-- Opening Marker --
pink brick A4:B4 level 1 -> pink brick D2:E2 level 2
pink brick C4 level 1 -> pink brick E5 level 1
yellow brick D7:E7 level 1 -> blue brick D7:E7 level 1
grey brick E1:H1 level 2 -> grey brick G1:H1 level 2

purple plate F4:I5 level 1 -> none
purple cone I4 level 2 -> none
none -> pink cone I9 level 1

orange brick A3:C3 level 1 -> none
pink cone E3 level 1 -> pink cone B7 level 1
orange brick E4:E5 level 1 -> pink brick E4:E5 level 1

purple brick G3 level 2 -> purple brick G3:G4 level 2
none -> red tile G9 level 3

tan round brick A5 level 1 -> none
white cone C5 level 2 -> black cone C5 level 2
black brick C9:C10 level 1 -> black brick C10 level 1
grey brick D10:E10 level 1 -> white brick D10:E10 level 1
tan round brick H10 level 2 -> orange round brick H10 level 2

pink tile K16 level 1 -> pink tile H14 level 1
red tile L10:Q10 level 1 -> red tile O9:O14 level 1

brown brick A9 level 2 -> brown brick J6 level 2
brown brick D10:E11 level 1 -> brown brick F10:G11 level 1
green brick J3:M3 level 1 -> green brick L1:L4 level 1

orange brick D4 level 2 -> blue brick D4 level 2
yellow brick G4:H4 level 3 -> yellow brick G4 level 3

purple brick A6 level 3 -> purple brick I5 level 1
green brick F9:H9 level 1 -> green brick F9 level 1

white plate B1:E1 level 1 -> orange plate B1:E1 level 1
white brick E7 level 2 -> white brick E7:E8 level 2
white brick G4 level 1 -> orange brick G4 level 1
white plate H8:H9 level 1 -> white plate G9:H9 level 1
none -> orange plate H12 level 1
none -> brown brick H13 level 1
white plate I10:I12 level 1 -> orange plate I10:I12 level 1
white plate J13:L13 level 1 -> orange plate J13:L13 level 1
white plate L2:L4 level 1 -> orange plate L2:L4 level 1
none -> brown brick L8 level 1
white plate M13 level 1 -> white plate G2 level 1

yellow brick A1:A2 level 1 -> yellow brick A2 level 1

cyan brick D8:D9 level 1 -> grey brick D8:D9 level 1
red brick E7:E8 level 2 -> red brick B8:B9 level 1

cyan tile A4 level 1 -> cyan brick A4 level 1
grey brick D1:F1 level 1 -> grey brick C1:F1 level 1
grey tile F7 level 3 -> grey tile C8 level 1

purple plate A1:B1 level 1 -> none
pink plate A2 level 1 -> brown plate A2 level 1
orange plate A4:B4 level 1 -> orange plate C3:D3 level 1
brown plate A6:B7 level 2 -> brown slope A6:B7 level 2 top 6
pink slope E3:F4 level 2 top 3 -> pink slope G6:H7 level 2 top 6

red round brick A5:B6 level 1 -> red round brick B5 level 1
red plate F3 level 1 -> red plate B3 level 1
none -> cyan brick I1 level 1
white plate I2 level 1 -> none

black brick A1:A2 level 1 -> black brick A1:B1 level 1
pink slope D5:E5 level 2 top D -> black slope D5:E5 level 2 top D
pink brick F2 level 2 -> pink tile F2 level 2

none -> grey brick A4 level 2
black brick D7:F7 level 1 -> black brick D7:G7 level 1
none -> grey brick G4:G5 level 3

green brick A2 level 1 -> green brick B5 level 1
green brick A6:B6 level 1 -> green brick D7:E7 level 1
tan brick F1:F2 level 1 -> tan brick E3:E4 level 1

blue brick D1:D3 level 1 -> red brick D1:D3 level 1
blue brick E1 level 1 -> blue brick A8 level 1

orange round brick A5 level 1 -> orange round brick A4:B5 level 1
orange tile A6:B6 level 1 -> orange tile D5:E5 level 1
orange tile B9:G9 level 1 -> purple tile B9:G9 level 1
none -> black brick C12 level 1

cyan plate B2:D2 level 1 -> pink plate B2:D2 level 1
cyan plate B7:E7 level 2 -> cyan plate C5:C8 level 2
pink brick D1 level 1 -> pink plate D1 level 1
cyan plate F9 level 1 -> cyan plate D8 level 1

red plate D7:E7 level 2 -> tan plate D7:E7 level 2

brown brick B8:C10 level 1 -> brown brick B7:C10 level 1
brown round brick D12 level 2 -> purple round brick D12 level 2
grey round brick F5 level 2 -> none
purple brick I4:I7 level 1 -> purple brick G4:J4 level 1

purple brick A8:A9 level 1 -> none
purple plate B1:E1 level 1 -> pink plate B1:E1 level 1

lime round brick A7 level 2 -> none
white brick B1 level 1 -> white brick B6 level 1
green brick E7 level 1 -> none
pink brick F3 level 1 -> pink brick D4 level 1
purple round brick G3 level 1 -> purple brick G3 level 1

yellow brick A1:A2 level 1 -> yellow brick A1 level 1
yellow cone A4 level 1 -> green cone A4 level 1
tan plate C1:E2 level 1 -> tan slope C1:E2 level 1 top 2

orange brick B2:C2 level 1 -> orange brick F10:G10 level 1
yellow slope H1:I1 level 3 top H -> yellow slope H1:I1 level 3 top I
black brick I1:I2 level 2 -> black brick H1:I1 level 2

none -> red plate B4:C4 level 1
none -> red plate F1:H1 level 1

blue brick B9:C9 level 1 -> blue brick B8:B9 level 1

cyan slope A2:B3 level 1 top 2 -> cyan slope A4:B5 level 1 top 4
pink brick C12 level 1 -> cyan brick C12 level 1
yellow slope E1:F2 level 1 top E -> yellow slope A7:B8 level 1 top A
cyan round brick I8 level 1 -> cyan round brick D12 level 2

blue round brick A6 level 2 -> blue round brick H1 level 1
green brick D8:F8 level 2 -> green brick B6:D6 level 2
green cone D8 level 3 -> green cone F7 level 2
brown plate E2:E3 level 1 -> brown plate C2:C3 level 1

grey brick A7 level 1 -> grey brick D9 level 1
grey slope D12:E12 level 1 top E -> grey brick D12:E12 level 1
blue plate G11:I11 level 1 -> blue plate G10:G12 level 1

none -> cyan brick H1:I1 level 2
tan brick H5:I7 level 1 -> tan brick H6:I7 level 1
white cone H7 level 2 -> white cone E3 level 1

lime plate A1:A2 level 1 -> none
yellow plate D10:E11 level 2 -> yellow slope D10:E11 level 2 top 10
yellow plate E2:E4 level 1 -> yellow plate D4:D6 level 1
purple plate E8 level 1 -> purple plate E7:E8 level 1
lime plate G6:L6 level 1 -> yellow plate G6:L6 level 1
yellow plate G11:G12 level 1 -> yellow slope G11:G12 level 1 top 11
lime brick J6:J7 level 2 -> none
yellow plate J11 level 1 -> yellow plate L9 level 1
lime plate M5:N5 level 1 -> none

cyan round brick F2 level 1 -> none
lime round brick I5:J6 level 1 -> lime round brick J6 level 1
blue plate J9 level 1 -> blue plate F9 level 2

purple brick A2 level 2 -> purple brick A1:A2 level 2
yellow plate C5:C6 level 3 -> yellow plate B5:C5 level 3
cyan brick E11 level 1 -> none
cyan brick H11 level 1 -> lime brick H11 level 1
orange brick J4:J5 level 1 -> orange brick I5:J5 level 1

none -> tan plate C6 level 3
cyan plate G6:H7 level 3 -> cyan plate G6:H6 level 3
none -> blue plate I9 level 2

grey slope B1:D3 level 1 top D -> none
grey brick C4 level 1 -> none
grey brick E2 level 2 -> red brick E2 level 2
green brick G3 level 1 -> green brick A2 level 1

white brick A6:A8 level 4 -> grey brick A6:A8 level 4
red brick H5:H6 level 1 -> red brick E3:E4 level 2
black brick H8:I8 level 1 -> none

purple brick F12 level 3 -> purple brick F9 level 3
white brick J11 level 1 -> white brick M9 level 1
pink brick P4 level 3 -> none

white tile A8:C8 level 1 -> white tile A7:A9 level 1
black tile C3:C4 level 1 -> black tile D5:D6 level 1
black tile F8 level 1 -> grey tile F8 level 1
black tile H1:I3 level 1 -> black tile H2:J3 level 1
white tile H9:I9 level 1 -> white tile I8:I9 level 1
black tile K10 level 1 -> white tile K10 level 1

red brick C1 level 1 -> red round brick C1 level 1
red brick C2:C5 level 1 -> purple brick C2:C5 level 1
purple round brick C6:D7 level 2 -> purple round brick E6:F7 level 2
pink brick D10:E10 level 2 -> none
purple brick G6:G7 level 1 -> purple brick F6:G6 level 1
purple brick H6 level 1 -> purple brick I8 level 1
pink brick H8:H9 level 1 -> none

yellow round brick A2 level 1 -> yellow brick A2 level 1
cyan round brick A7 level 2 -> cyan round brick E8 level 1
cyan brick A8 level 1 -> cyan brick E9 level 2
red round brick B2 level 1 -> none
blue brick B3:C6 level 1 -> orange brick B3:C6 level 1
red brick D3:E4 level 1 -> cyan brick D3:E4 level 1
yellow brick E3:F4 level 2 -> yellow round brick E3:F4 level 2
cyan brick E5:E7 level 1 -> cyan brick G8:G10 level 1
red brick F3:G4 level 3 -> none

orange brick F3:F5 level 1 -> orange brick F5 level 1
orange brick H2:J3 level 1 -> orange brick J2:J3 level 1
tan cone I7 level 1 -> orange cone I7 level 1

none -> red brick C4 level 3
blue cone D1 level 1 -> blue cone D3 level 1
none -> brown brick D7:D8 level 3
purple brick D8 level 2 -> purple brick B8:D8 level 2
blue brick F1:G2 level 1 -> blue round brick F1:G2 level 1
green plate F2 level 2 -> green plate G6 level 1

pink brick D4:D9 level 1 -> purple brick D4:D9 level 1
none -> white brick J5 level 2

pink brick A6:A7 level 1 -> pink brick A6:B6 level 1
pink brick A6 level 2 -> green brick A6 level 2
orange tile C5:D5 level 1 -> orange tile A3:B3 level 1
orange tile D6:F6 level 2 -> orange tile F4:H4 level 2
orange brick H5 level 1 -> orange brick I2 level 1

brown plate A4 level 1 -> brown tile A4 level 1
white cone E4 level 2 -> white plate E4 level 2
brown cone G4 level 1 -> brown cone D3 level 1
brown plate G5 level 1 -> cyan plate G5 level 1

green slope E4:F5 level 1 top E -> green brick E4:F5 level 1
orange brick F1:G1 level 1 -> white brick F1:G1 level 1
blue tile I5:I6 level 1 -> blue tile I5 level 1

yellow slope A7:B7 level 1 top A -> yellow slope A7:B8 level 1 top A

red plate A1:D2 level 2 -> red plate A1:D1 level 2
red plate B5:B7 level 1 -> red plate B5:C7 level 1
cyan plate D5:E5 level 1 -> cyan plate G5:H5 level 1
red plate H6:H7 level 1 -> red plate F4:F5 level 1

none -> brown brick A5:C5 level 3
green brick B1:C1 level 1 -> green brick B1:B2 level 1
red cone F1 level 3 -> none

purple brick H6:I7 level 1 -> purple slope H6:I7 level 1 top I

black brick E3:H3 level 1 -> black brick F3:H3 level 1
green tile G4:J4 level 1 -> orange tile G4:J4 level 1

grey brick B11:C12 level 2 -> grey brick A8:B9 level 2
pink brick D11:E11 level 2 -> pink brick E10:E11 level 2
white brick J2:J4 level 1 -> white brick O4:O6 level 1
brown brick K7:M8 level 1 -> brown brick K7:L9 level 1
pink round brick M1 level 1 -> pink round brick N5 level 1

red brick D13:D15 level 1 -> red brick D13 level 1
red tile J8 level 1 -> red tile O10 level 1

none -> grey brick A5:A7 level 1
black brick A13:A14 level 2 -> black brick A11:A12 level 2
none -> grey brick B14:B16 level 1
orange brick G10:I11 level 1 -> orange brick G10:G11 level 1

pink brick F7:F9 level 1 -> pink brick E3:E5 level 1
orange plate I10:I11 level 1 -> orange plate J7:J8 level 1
-- Closing Marker --
### Required action
Write down again, exactly as given, only the lines above that fall from the line with "pink brick C4" to the line with "purple brick G3 level 2", inclusive.

### Response below
pink brick C4 level 1 -> pink brick E5 level 1
yellow brick D7:E7 level 1 -> blue brick D7:E7 level 1
grey brick E1:H1 level 2 -> grey brick G1:H1 level 2

purple plate F4:I5 level 1 -> none
purple cone I4 level 2 -> none
none -> pink cone I9 level 1

orange brick A3:C3 level 1 -> none
pink cone E3 level 1 -> pink cone B7 level 1
orange brick E4:E5 level 1 -> pink brick E4:E5 level 1

purple brick G3 level 2 -> purple brick G3:G4 level 2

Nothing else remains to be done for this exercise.